[Work instructions]:
Copy out the records precisely, omitting pictures.

=== Section Start ===

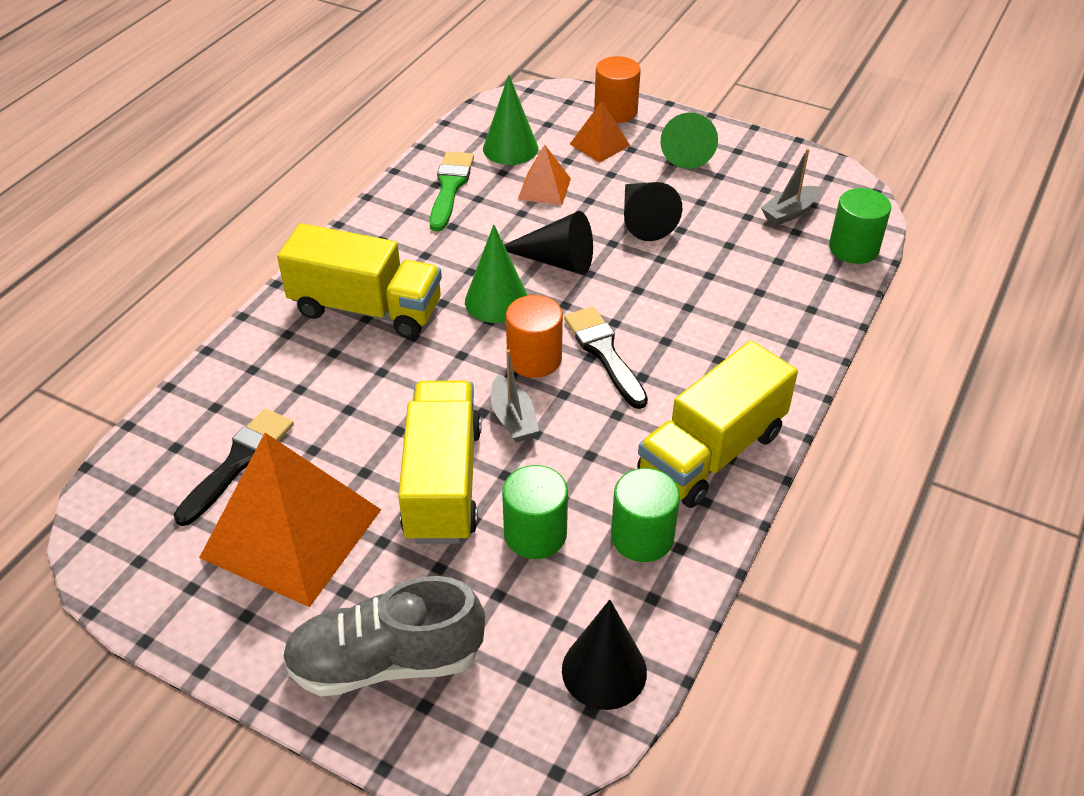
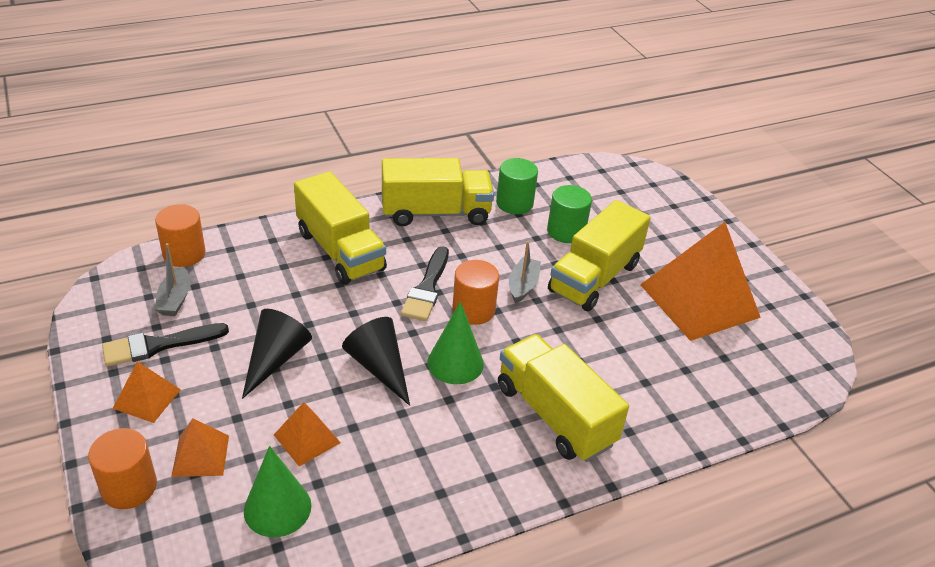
camera: 145 degrees left, 5 degrees down
(239, 462) = (713, 356): black brush -> black brush (158, 345)
(386, 661) = (681, 226): grey shoe -> none
(450, 187) = (380, 496): green brush -> none
(604, 670) = (584, 176): black cone -> none
(687, 150) = (147, 399): green cone -> orange pyramid
(736, 338) = (340, 251): none -> yellow truck
(789, 213) = (175, 299): grey boat -> grey boat turned 90 degrees clockwise
(853, 248) = (184, 254): green cylinder -> orange cylinder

=== Section End ===

[Response]:
camera: 145 degrees left, 5 degrees down
(239, 462) = (713, 356): black brush -> black brush (158, 345)
(386, 661) = (681, 226): grey shoe -> none
(450, 187) = (380, 496): green brush -> none
(604, 670) = (584, 176): black cone -> none
(687, 150) = (147, 399): green cone -> orange pyramid
(736, 338) = (340, 251): none -> yellow truck
(789, 213) = (175, 299): grey boat -> grey boat turned 90 degrees clockwise
(853, 248) = (184, 254): green cylinder -> orange cylinder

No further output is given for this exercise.